Records from a collection

####################

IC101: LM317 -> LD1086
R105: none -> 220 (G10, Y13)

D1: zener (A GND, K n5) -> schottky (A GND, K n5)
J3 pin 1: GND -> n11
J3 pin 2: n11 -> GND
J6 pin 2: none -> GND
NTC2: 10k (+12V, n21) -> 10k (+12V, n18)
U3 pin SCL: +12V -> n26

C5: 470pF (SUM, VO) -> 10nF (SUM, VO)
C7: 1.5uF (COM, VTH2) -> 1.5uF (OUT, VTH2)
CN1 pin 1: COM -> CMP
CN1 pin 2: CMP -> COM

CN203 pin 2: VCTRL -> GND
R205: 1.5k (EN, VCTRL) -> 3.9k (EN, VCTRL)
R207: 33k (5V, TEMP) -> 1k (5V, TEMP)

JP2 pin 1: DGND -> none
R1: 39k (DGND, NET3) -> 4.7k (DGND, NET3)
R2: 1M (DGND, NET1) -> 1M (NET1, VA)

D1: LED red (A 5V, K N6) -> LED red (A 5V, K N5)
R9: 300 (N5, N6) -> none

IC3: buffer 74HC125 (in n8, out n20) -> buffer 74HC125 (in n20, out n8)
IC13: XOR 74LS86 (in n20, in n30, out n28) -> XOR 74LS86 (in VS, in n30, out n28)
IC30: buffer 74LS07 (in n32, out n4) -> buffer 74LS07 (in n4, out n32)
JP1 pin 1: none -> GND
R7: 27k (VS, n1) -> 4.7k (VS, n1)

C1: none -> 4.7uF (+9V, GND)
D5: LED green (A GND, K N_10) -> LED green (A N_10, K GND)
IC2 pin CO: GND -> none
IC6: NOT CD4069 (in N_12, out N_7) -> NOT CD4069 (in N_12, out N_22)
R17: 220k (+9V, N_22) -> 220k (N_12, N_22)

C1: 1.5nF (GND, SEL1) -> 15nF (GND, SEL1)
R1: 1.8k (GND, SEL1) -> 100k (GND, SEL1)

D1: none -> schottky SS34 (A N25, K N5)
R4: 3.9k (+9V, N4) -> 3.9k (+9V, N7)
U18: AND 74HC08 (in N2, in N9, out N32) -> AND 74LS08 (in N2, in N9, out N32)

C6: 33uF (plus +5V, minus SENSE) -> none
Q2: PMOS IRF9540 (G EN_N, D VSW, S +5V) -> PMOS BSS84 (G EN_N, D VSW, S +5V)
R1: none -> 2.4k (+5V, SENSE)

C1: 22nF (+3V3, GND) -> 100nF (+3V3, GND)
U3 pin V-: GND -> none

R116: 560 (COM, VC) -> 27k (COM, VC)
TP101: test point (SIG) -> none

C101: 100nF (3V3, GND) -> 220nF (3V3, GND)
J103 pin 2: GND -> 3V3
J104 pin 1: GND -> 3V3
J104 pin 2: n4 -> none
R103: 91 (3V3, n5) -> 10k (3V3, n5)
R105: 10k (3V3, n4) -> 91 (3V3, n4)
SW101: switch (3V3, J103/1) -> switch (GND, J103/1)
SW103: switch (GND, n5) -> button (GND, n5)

####################

[ABOUT THIS TASK]
For this task, write out exactly the lines of the entries above, starting at the line with "R105: none -> 220 (G10, Y13)" and ending at the line with "R207: 33k (5V, TEMP) -> 1k (5V, TEMP)", both included, and no others.

[RESULT OF THE TASK]
R105: none -> 220 (G10, Y13)

D1: zener (A GND, K n5) -> schottky (A GND, K n5)
J3 pin 1: GND -> n11
J3 pin 2: n11 -> GND
J6 pin 2: none -> GND
NTC2: 10k (+12V, n21) -> 10k (+12V, n18)
U3 pin SCL: +12V -> n26

C5: 470pF (SUM, VO) -> 10nF (SUM, VO)
C7: 1.5uF (COM, VTH2) -> 1.5uF (OUT, VTH2)
CN1 pin 1: COM -> CMP
CN1 pin 2: CMP -> COM

CN203 pin 2: VCTRL -> GND
R205: 1.5k (EN, VCTRL) -> 3.9k (EN, VCTRL)
R207: 33k (5V, TEMP) -> 1k (5V, TEMP)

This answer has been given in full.